Provided records below:

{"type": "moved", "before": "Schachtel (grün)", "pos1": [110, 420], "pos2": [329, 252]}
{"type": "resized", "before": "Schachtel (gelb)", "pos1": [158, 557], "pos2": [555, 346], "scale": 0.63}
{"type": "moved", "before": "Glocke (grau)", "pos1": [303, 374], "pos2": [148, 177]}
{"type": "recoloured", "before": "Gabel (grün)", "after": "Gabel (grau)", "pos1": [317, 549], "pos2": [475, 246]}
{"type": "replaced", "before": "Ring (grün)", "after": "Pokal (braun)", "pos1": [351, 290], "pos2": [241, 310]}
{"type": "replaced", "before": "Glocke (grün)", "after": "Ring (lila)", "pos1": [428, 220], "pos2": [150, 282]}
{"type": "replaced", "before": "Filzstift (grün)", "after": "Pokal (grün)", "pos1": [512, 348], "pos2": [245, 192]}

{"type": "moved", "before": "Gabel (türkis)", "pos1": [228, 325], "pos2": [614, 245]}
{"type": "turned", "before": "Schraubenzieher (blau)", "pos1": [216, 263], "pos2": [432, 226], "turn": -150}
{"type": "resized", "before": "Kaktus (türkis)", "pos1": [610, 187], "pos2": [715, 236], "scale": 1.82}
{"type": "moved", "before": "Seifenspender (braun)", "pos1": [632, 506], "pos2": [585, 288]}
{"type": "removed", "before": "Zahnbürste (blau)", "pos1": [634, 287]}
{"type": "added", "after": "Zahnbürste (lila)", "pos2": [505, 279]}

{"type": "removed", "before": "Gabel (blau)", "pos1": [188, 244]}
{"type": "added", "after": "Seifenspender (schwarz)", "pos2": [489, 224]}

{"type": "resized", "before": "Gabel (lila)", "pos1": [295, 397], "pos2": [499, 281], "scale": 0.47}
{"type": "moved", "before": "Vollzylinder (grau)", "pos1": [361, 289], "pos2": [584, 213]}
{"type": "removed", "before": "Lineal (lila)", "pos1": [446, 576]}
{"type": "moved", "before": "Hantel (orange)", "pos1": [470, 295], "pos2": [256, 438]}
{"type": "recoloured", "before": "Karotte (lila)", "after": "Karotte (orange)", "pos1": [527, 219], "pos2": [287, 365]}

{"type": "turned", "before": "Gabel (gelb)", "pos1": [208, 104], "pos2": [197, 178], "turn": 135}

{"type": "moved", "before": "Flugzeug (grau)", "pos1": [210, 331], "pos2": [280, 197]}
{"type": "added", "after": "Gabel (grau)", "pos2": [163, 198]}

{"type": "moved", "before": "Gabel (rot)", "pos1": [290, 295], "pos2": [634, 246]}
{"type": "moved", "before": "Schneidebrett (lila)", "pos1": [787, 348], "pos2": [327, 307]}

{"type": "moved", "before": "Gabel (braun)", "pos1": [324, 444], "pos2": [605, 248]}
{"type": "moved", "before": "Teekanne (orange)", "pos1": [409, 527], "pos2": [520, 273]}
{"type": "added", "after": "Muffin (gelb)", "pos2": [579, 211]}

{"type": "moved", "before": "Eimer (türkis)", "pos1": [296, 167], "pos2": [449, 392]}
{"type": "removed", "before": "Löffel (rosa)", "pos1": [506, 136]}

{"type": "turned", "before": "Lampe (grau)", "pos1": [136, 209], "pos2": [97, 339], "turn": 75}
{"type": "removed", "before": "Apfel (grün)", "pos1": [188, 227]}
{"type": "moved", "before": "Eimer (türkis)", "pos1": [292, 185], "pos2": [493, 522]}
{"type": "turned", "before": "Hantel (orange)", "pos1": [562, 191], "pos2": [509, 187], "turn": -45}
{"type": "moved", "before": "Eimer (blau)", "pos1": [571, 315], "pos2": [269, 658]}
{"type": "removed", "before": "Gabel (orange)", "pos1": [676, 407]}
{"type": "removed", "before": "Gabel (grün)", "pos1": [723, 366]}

End of Provided records.

## Problem details
The records above are to be printed out again exactly, without omission.

## Solution for this exercise
{"type": "moved", "before": "Schachtel (grün)", "pos1": [110, 420], "pos2": [329, 252]}
{"type": "resized", "before": "Schachtel (gelb)", "pos1": [158, 557], "pos2": [555, 346], "scale": 0.63}
{"type": "moved", "before": "Glocke (grau)", "pos1": [303, 374], "pos2": [148, 177]}
{"type": "recoloured", "before": "Gabel (grün)", "after": "Gabel (grau)", "pos1": [317, 549], "pos2": [475, 246]}
{"type": "replaced", "before": "Ring (grün)", "after": "Pokal (braun)", "pos1": [351, 290], "pos2": [241, 310]}
{"type": "replaced", "before": "Glocke (grün)", "after": "Ring (lila)", "pos1": [428, 220], "pos2": [150, 282]}
{"type": "replaced", "before": "Filzstift (grün)", "after": "Pokal (grün)", "pos1": [512, 348], "pos2": [245, 192]}

{"type": "moved", "before": "Gabel (türkis)", "pos1": [228, 325], "pos2": [614, 245]}
{"type": "turned", "before": "Schraubenzieher (blau)", "pos1": [216, 263], "pos2": [432, 226], "turn": -150}
{"type": "resized", "before": "Kaktus (türkis)", "pos1": [610, 187], "pos2": [715, 236], "scale": 1.82}
{"type": "moved", "before": "Seifenspender (braun)", "pos1": [632, 506], "pos2": [585, 288]}
{"type": "removed", "before": "Zahnbürste (blau)", "pos1": [634, 287]}
{"type": "added", "after": "Zahnbürste (lila)", "pos2": [505, 279]}

{"type": "removed", "before": "Gabel (blau)", "pos1": [188, 244]}
{"type": "added", "after": "Seifenspender (schwarz)", "pos2": [489, 224]}

{"type": "resized", "before": "Gabel (lila)", "pos1": [295, 397], "pos2": [499, 281], "scale": 0.47}
{"type": "moved", "before": "Vollzylinder (grau)", "pos1": [361, 289], "pos2": [584, 213]}
{"type": "removed", "before": "Lineal (lila)", "pos1": [446, 576]}
{"type": "moved", "before": "Hantel (orange)", "pos1": [470, 295], "pos2": [256, 438]}
{"type": "recoloured", "before": "Karotte (lila)", "after": "Karotte (orange)", "pos1": [527, 219], "pos2": [287, 365]}

{"type": "turned", "before": "Gabel (gelb)", "pos1": [208, 104], "pos2": [197, 178], "turn": 135}

{"type": "moved", "before": "Flugzeug (grau)", "pos1": [210, 331], "pos2": [280, 197]}
{"type": "added", "after": "Gabel (grau)", "pos2": [163, 198]}

{"type": "moved", "before": "Gabel (rot)", "pos1": [290, 295], "pos2": [634, 246]}
{"type": "moved", "before": "Schneidebrett (lila)", "pos1": [787, 348], "pos2": [327, 307]}

{"type": "moved", "before": "Gabel (braun)", "pos1": [324, 444], "pos2": [605, 248]}
{"type": "moved", "before": "Teekanne (orange)", "pos1": [409, 527], "pos2": [520, 273]}
{"type": "added", "after": "Muffin (gelb)", "pos2": [579, 211]}

{"type": "moved", "before": "Eimer (türkis)", "pos1": [296, 167], "pos2": [449, 392]}
{"type": "removed", "before": "Löffel (rosa)", "pos1": [506, 136]}

{"type": "turned", "before": "Lampe (grau)", "pos1": [136, 209], "pos2": [97, 339], "turn": 75}
{"type": "removed", "before": "Apfel (grün)", "pos1": [188, 227]}
{"type": "moved", "before": "Eimer (türkis)", "pos1": [292, 185], "pos2": [493, 522]}
{"type": "turned", "before": "Hantel (orange)", "pos1": [562, 191], "pos2": [509, 187], "turn": -45}
{"type": "moved", "before": "Eimer (blau)", "pos1": [571, 315], "pos2": [269, 658]}
{"type": "removed", "before": "Gabel (orange)", "pos1": [676, 407]}
{"type": "removed", "before": "Gabel (grün)", "pos1": [723, 366]}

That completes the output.